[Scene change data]
....

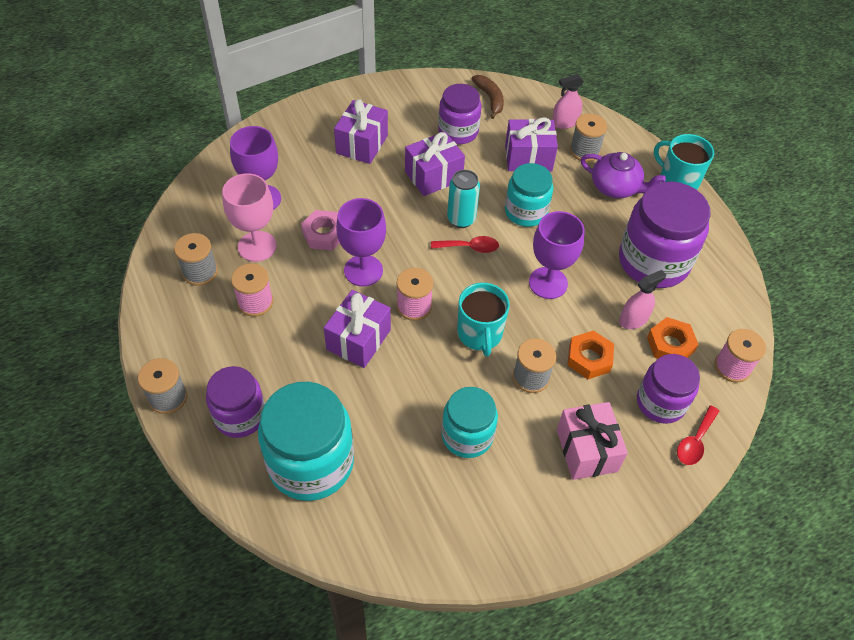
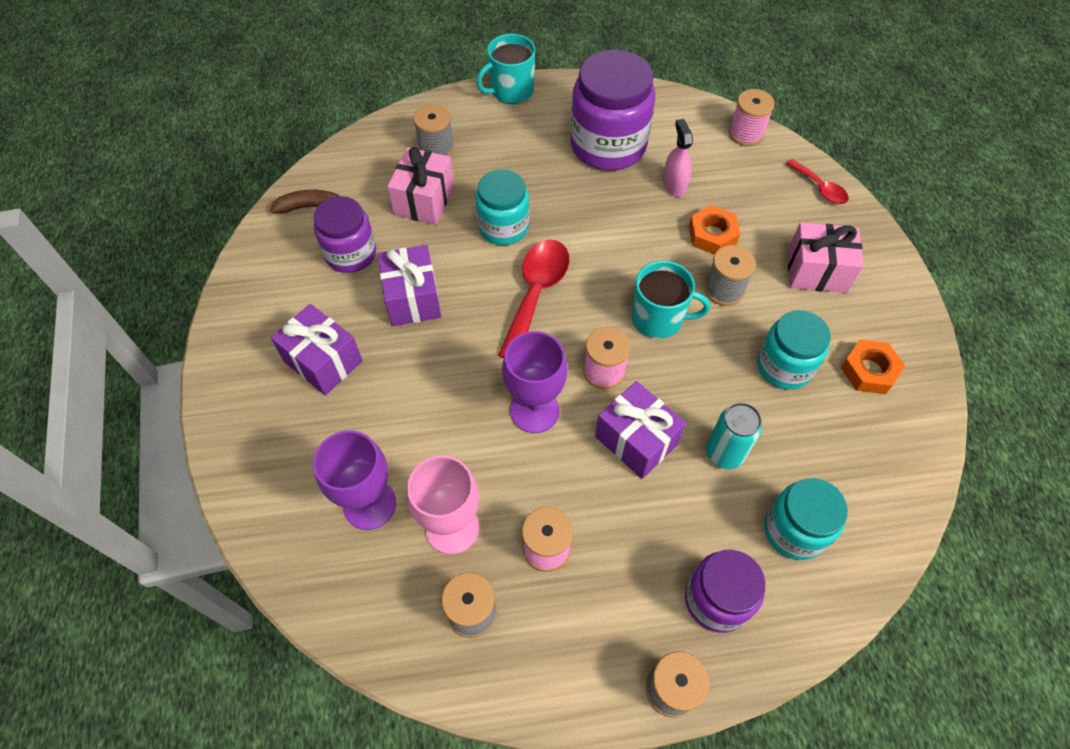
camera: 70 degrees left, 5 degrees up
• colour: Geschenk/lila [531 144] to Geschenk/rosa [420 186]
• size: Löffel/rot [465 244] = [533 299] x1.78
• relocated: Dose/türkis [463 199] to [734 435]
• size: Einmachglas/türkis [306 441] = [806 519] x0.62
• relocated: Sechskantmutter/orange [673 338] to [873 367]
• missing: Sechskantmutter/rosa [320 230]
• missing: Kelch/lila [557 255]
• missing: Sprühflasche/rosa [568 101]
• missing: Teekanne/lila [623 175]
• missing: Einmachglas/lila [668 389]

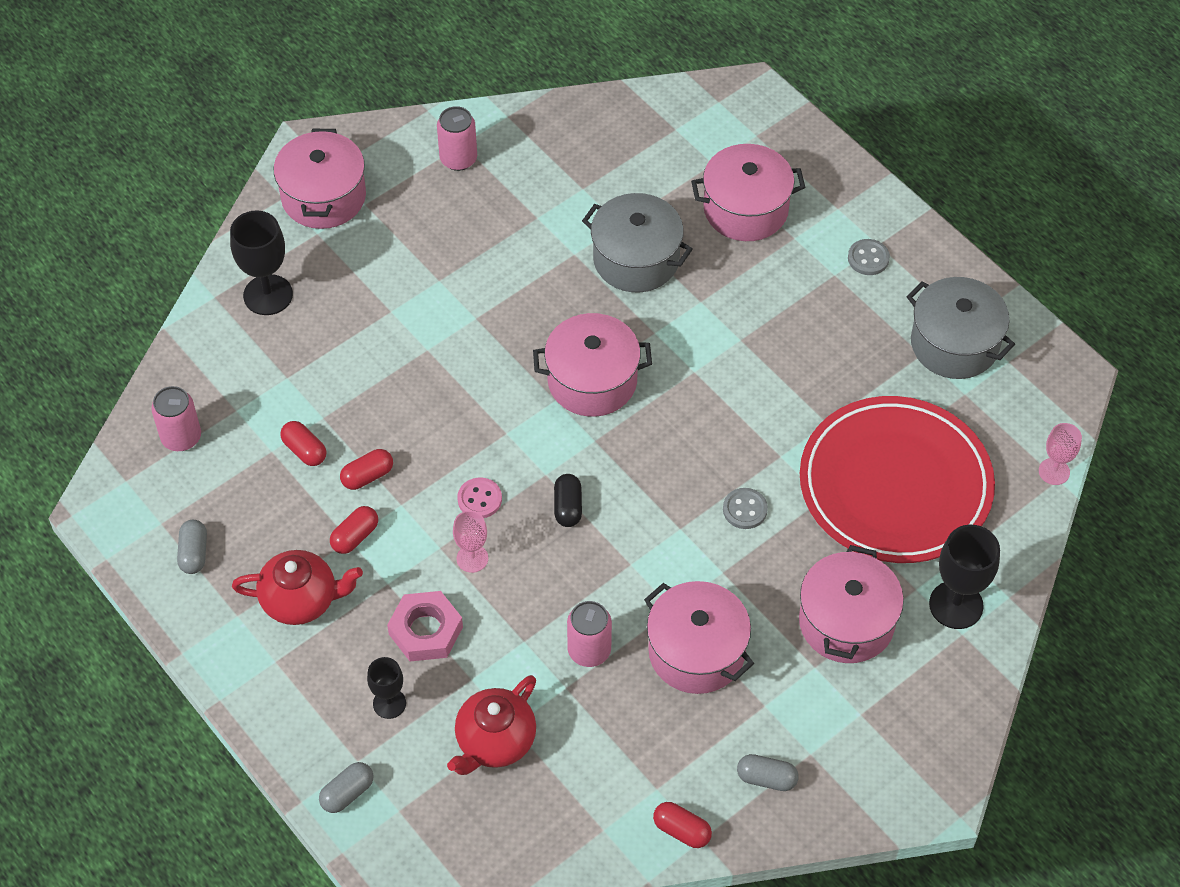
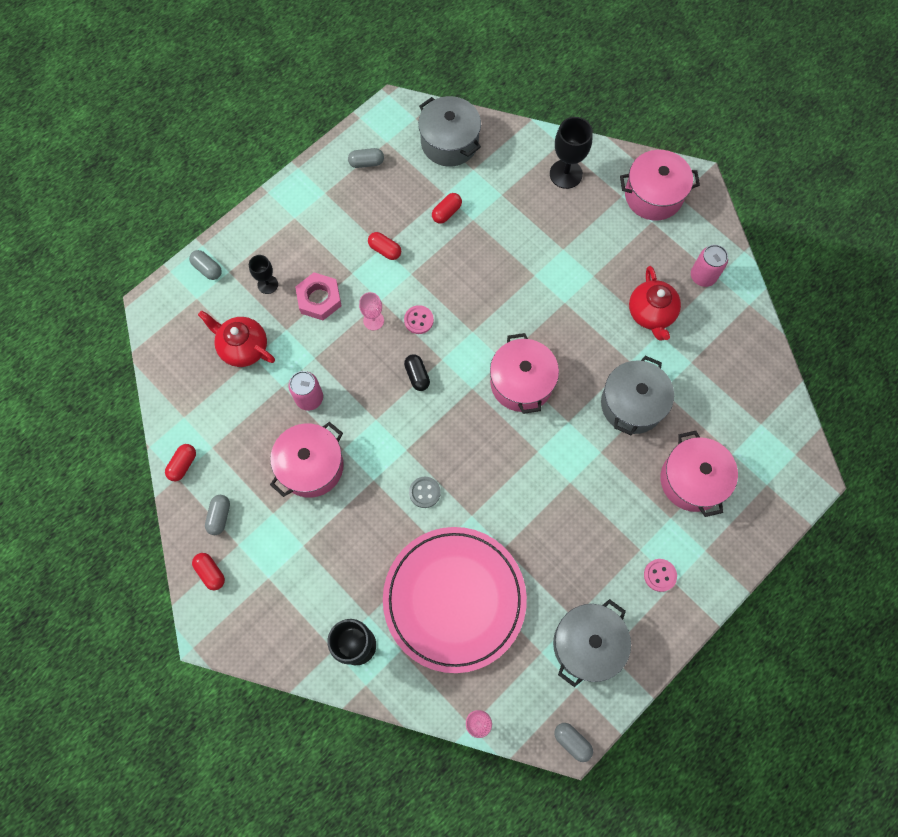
camera: 85 degrees right, 15 degrees up
• relocated: Kapsel/rot [366 469] to [208 571]
• colour: Teller/rot [897 479] to Teller/rosa [455 600]
• spun: Kapsel/schwarz [568 500] = [417 372] 75 degrees clockwise
• exchanged: Dose/rosa [176 418] to Kochtopf/grau [449 131]
• appeared: Kapsel/grau [573 742]
• relocated: Teekanne/rot [297 587] to [655 303]
• colour: Knopf/grau [869 257] to Knopf/rosa [660 575]
• missing: Kochtopf/rosa [851 604]

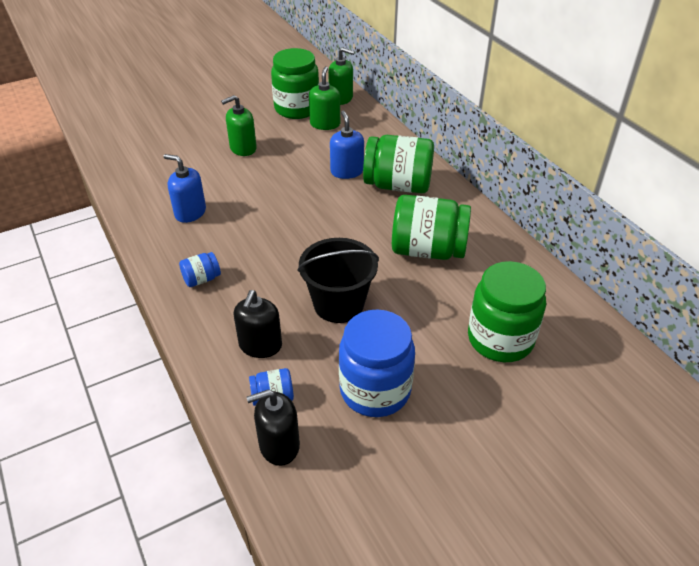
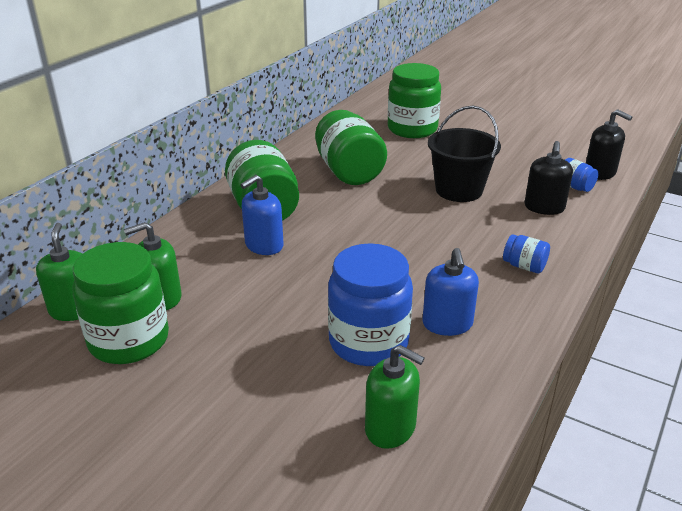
camera: 120 degrees left, 10 degrees down
• relocated: Einmachglas/blau [377 363] to [370 304]
• relocated: Seifenspender/grün [239 125] to [395 397]
• spun: Seifenspender/schwarz [258 324] = [548 178] 120 degrees clockwise

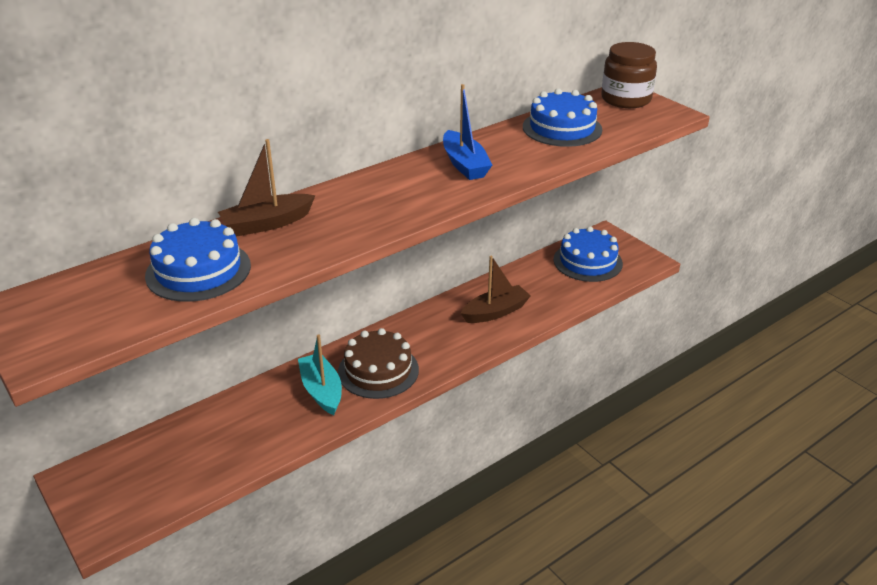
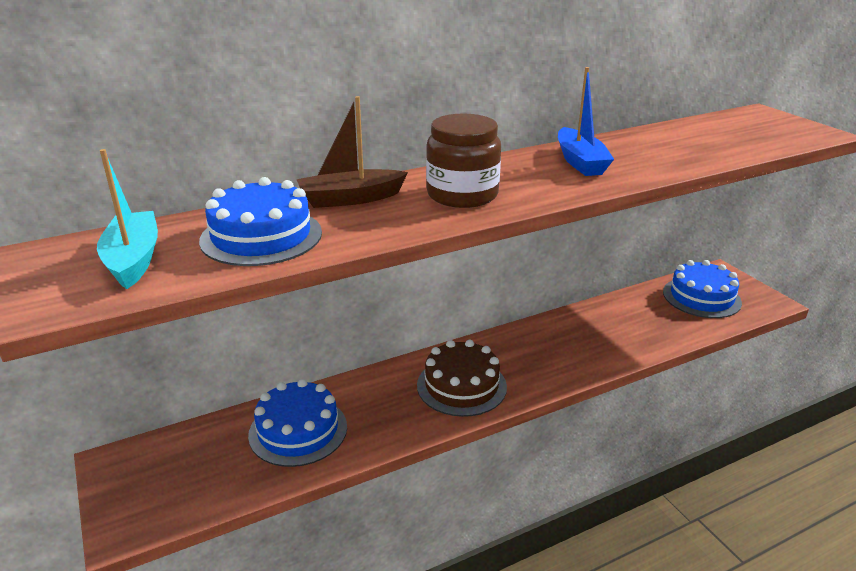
camera: 10 degrees right, 5 degrees down
• relocated: Boot/türkis [320 374] to [127 219]
• relocated: Kuchen/blau [562 117] to [297 423]
• relocated: Einmachglas/braun [629 75] to [463 161]
• missing: Boot/braun [496 289]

....

WHAT THE TASK ASKS
Retype only the lines above between the line with "to [873 367]" and the line with "Teekanne/lila [623 175]", counting those two lines as well, and keep every character as it is.

SOLUTION
• relocated: Sechskantmutter/orange [673 338] to [873 367]
• missing: Sechskantmutter/rosa [320 230]
• missing: Kelch/lila [557 255]
• missing: Sprühflasche/rosa [568 101]
• missing: Teekanne/lila [623 175]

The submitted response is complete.